■ ACTIVITY
A single number is the answer: how many lines of the data hold "camera"?

■ RAW DATA
· · · ·

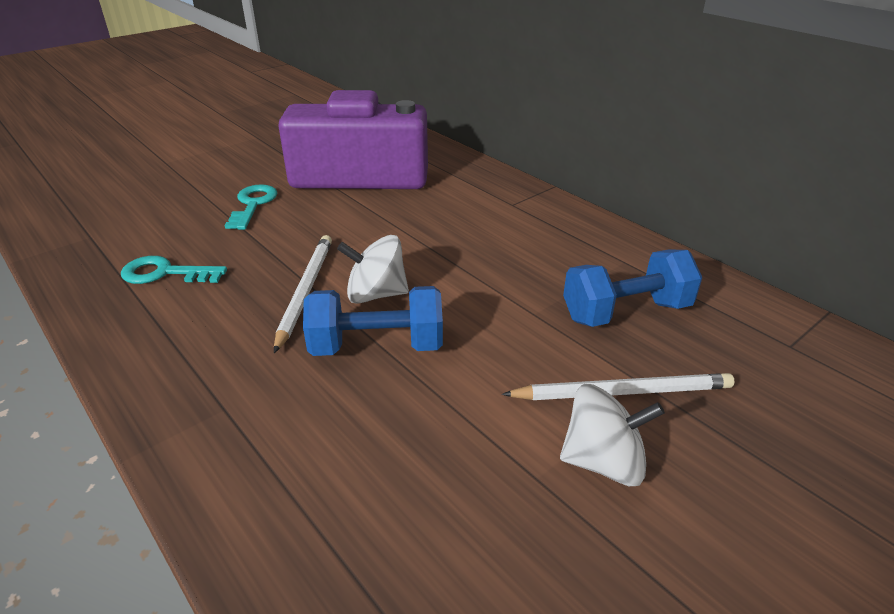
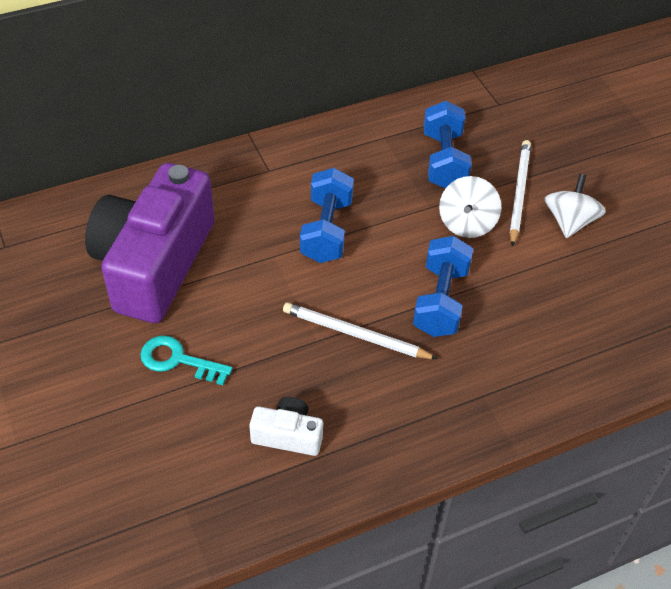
camera: 75 degrees left, 15 degrees up
turquoise key [121,256,227,284] -> white camera [249,397,323,456]
white spinning top [337,235,409,304] -> white spinning top moved to [439,176,501,238]
none -> blue dumbbell [300,168,354,263]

· · · ·

■ EXERCISE RESULT
2